* **Supplied records**:
---

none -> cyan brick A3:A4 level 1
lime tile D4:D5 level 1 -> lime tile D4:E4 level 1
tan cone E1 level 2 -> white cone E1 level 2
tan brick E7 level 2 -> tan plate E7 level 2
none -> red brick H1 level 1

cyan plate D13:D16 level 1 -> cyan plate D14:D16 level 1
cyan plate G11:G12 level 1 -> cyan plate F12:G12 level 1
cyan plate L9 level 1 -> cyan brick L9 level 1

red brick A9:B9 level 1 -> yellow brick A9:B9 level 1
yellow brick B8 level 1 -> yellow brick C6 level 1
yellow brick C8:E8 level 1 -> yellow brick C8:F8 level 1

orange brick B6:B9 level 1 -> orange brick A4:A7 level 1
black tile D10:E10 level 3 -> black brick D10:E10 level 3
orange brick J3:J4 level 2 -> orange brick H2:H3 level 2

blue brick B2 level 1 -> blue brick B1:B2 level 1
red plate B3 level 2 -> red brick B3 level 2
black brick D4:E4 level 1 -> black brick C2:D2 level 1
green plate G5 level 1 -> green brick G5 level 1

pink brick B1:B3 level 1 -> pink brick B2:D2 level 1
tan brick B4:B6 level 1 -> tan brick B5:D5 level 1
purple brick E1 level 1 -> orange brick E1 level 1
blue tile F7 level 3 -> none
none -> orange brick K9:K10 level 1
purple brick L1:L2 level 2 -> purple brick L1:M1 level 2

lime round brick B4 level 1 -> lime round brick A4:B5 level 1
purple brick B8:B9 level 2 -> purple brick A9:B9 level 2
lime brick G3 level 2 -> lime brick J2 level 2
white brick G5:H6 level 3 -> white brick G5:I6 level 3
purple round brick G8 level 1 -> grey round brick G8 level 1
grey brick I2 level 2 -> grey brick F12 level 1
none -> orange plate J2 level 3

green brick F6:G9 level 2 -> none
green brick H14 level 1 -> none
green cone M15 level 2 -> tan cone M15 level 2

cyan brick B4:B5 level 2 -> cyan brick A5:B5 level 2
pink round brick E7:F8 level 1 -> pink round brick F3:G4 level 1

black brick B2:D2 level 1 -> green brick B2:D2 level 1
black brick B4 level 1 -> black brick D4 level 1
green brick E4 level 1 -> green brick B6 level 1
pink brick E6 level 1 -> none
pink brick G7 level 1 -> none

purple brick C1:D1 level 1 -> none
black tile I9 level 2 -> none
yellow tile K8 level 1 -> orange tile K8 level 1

---

Word for word, quote the lines of the material from the first line through the line with "pink round brick E7:F8", both ends included.

none -> cyan brick A3:A4 level 1
lime tile D4:D5 level 1 -> lime tile D4:E4 level 1
tan cone E1 level 2 -> white cone E1 level 2
tan brick E7 level 2 -> tan plate E7 level 2
none -> red brick H1 level 1

cyan plate D13:D16 level 1 -> cyan plate D14:D16 level 1
cyan plate G11:G12 level 1 -> cyan plate F12:G12 level 1
cyan plate L9 level 1 -> cyan brick L9 level 1

red brick A9:B9 level 1 -> yellow brick A9:B9 level 1
yellow brick B8 level 1 -> yellow brick C6 level 1
yellow brick C8:E8 level 1 -> yellow brick C8:F8 level 1

orange brick B6:B9 level 1 -> orange brick A4:A7 level 1
black tile D10:E10 level 3 -> black brick D10:E10 level 3
orange brick J3:J4 level 2 -> orange brick H2:H3 level 2

blue brick B2 level 1 -> blue brick B1:B2 level 1
red plate B3 level 2 -> red brick B3 level 2
black brick D4:E4 level 1 -> black brick C2:D2 level 1
green plate G5 level 1 -> green brick G5 level 1

pink brick B1:B3 level 1 -> pink brick B2:D2 level 1
tan brick B4:B6 level 1 -> tan brick B5:D5 level 1
purple brick E1 level 1 -> orange brick E1 level 1
blue tile F7 level 3 -> none
none -> orange brick K9:K10 level 1
purple brick L1:L2 level 2 -> purple brick L1:M1 level 2

lime round brick B4 level 1 -> lime round brick A4:B5 level 1
purple brick B8:B9 level 2 -> purple brick A9:B9 level 2
lime brick G3 level 2 -> lime brick J2 level 2
white brick G5:H6 level 3 -> white brick G5:I6 level 3
purple round brick G8 level 1 -> grey round brick G8 level 1
grey brick I2 level 2 -> grey brick F12 level 1
none -> orange plate J2 level 3

green brick F6:G9 level 2 -> none
green brick H14 level 1 -> none
green cone M15 level 2 -> tan cone M15 level 2

cyan brick B4:B5 level 2 -> cyan brick A5:B5 level 2
pink round brick E7:F8 level 1 -> pink round brick F3:G4 level 1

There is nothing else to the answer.